== WHAT IS REQUIRED ==
Print the data exactly as written, but leave out each picture.

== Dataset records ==
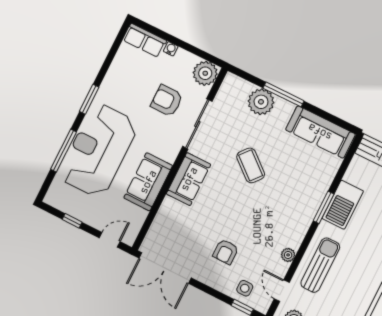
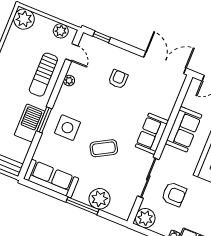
coffee table: (251, 165) -> (104, 148), turned -70
side table: (245, 288) -> (67, 128), moved, width x1.87, depth x1.87

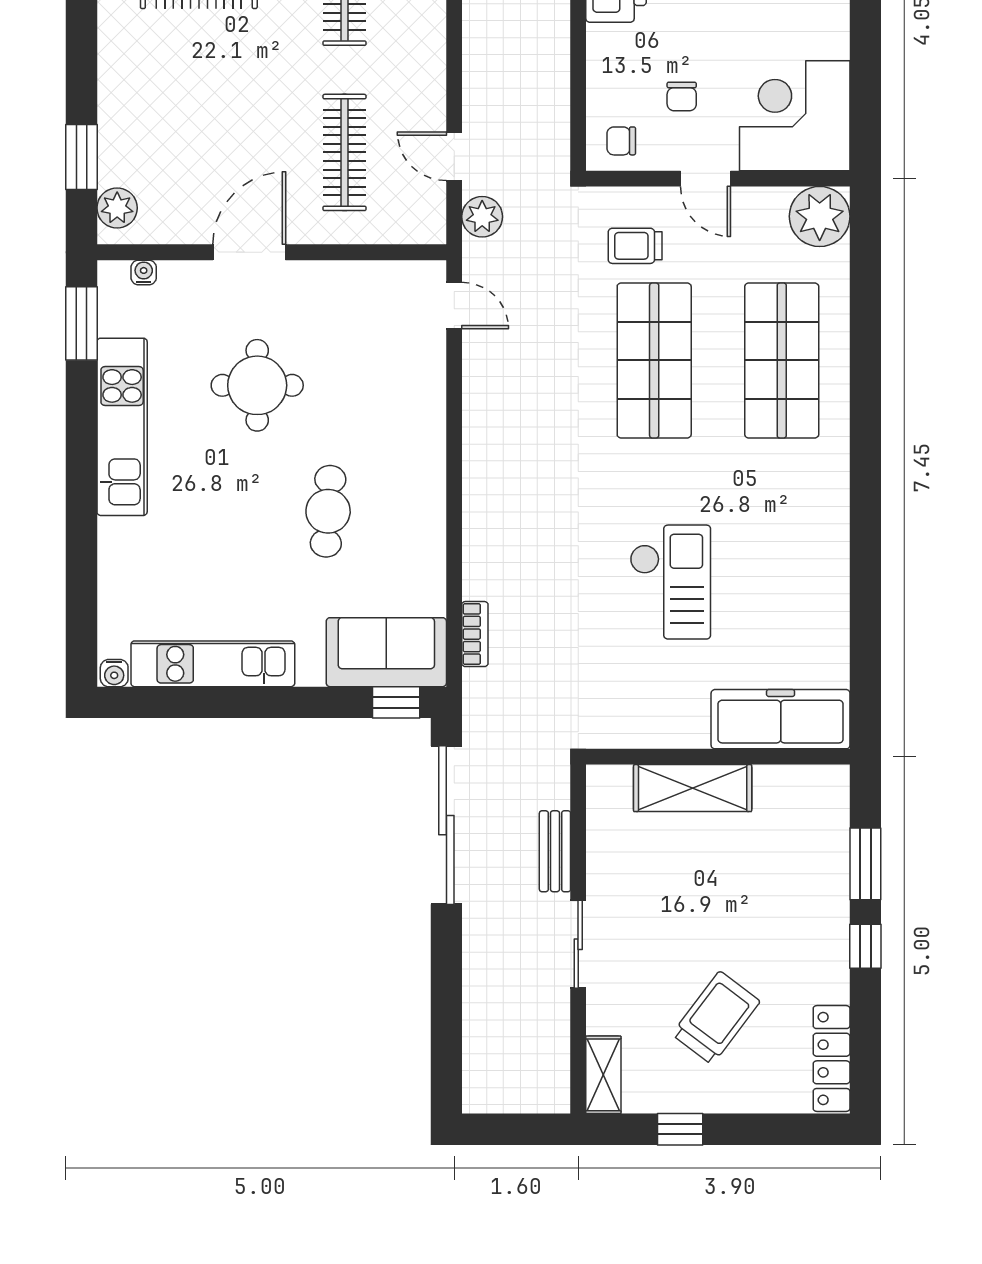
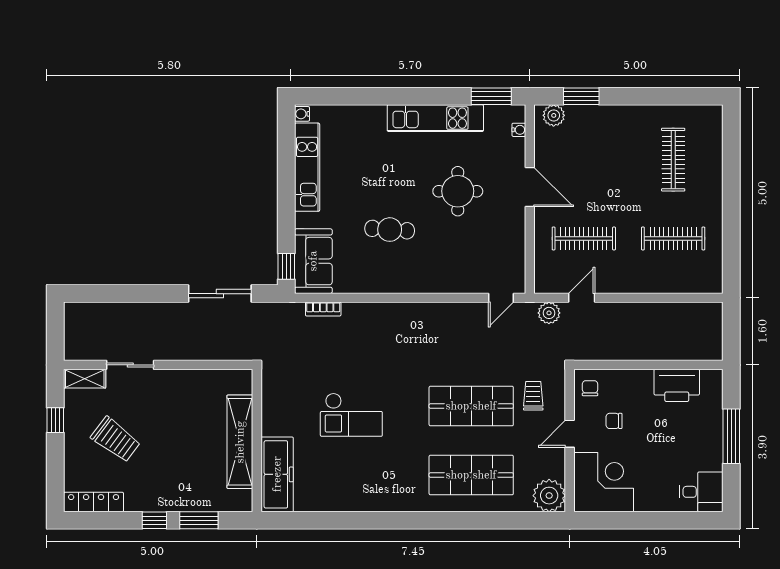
shelving: (693, 788) -> (240, 442), width x1.47
sliding door: (446, 825) -> (220, 294), width x0.73
bench: (555, 851) -> (206, 352), removed
sliding door: (578, 944) -> (130, 365), moved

== RESPONSE AREA ==
coffee table: (251, 165) -> (104, 148), turned -70
side table: (245, 288) -> (67, 128), moved, width x1.87, depth x1.87

shelving: (693, 788) -> (240, 442), width x1.47
sliding door: (446, 825) -> (220, 294), width x0.73
bench: (555, 851) -> (206, 352), removed
sliding door: (578, 944) -> (130, 365), moved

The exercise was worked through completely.